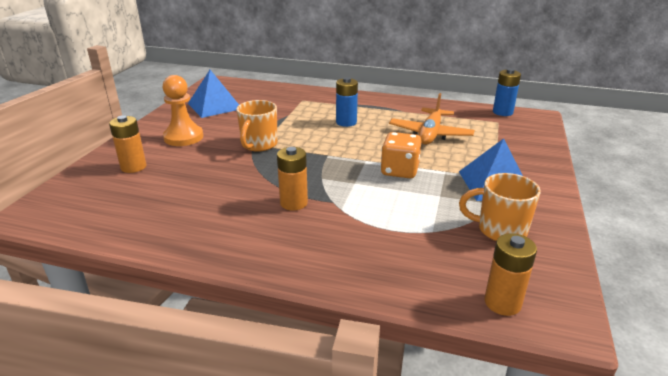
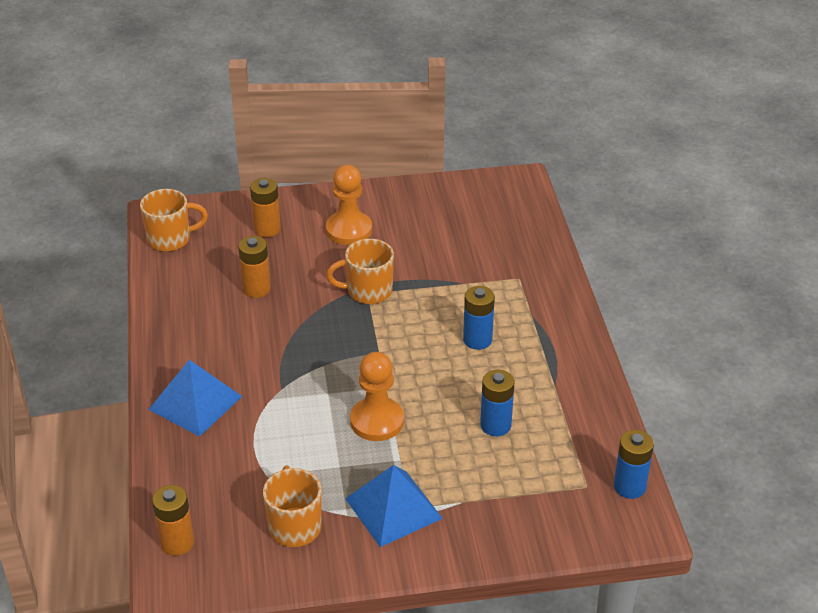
camera: 65 degrees right, 10 degrees up
blue pyramid [188,70,239,118] -> blue pyramid moved to [148,360,242,437]
orange battery [277,147,308,211] -> orange battery moved to [238,236,271,298]
orange dice [381,132,421,178] -> orange pawn [350,352,404,441]
orange plane [389,93,475,145] -> blue battery [480,370,514,436]
none -> orange mug [140,189,208,252]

========

▶ [TASK ITEM]:
Wherever a line in the records contains the word "moved", copy that line.

▶ [SOLUTION TO THE PROBLEM]:
blue pyramid [188,70,239,118] -> blue pyramid moved to [148,360,242,437]
orange battery [277,147,308,211] -> orange battery moved to [238,236,271,298]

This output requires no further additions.